● **Goal**
Transcribe each of the records below exactly, excluding all pictures.

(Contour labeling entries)
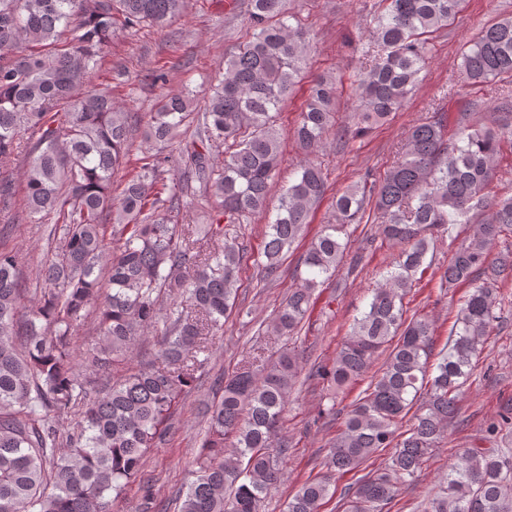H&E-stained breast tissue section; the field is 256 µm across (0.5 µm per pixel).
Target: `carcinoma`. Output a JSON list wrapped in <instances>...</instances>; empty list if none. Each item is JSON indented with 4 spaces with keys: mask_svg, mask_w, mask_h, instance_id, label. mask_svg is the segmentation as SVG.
<instances>
[{
    "mask_svg": "<svg viewBox=\"0 0 512 512\" xmlns=\"http://www.w3.org/2000/svg\"><path fill=\"white\" fill-rule=\"evenodd\" d=\"M286 2L233 0L248 32L225 59L223 79L206 92L200 112L191 109L194 90L163 98L134 158L128 113L112 87L93 84V74L116 24L163 27L181 15L184 0H0V214L12 213L7 172L26 141V219L52 223L51 258L35 272L39 294L27 307L20 305L17 256L0 250V512H107V495L139 475L147 449L164 439L211 334L236 307L244 250L224 225L246 224L267 210L281 162L277 115L309 51L307 30ZM382 2L354 79L360 129L384 124L413 95L427 36L448 26L463 0ZM460 59L475 85L511 79L512 17L484 28ZM336 96L331 77L312 81L295 129L304 152L336 126L349 132L337 125ZM479 108L464 102L449 120L413 127L383 177H366L336 198V223L321 225L309 240L327 182L321 166L305 159L264 226L260 266L267 279L307 241L299 284L267 323L271 336H291L306 320L316 290L345 264L348 241L341 237L367 213L378 215L379 234L401 247L332 364L316 368L338 389L371 379L343 413L325 472L288 496L286 512H320L336 479L392 448L385 471L359 480L346 502V512H383L458 412L499 319L495 284L512 276V195L491 192L502 139L512 131V89L498 93L494 122L473 121ZM187 123L195 125L192 138L177 139ZM221 148L219 166L214 154ZM130 164L136 173L115 197L112 175ZM181 169L220 207L208 223L180 232L173 218L184 207ZM455 224L463 237L436 274L440 290L466 285L469 292L448 352L430 368L434 323L407 316L403 299ZM109 234L125 238L117 257L107 250ZM165 292L175 299L163 313ZM94 303L102 336L85 361L103 372L163 324L159 360L103 390L80 377L71 343ZM300 372L299 356L288 350L259 369L243 365L224 376L179 512H260L264 495L284 481L277 429ZM77 409V420L61 430ZM425 512H512V458L462 450Z\"/></svg>",
    "mask_w": 512,
    "mask_h": 512,
    "instance_id": "1",
    "label": "carcinoma"
}]
</instances>
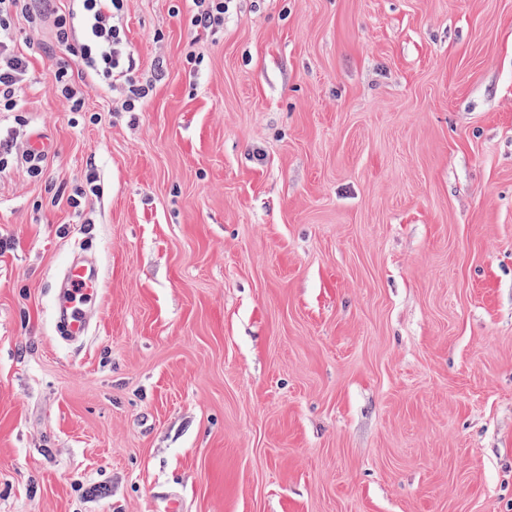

● **Task answer**
H&E-stained breast tissue section; the field is 256 µm across (0.5 µm per pixel).
Target: `carcinoma`. Output a JSON list wrapped in <instances>...</instances>; empty list if none. Each item is JSON indented with 4 spaces with keys: mask_svg, mask_w, mask_h, instance_id, label. mask_svg is the segmentation as SVG.
<instances>
[{
    "mask_svg": "<svg viewBox=\"0 0 512 512\" xmlns=\"http://www.w3.org/2000/svg\"><path fill=\"white\" fill-rule=\"evenodd\" d=\"M286 2L233 0L248 32L225 59L223 79L206 92L200 112L191 109L194 90L163 98L134 158L128 113L112 87L93 84V74L116 24L163 27L181 15L184 0H0V214L12 213L7 172L26 141V219L52 223L51 258L35 272L39 294L27 307L20 305L17 256L0 250V512H107V495L139 475L147 449L164 439L211 334L236 307L244 250L224 225L246 224L267 210L281 162L277 115L309 51L307 30ZM382 2L354 79L360 129L384 124L413 95L427 36L448 26L463 0ZM460 59L475 85L511 79L512 17L484 28ZM336 96L331 77L312 81L295 129L304 152L336 126L349 132L337 125ZM479 108L464 102L449 120L413 127L383 177H366L336 198V223L321 225L309 240L327 182L321 166L305 159L264 226L260 266L267 279L307 241L299 284L267 323L271 336H291L306 320L316 290L345 264L348 241L341 237L367 213L378 215L379 234L401 247L332 364L316 368L338 389L371 379L343 413L325 472L288 496L286 512H320L336 479L392 448L385 471L359 480L346 502V512H383L458 412L499 319L495 284L512 276V195L491 192L502 139L512 131V89L498 93L494 122L473 121ZM187 123L195 125L192 138L177 139ZM221 148L219 166L214 154ZM130 164L136 173L115 197L112 175ZM181 169L220 207L208 223L180 232L173 218L184 207ZM455 224L463 237L436 274L440 290L466 285L469 292L448 352L430 368L434 323L407 316L403 299ZM109 234L125 238L117 257L107 250ZM165 292L175 299L163 313ZM94 303L102 336L85 361L103 372L163 324L159 360L103 390L80 377L71 343ZM300 372L299 356L288 350L259 369L243 365L224 376L179 512H260L264 495L284 481L277 429ZM77 409V420L61 430ZM425 512H512V458L462 450Z\"/></svg>",
    "mask_w": 512,
    "mask_h": 512,
    "instance_id": "1",
    "label": "carcinoma"
}]
</instances>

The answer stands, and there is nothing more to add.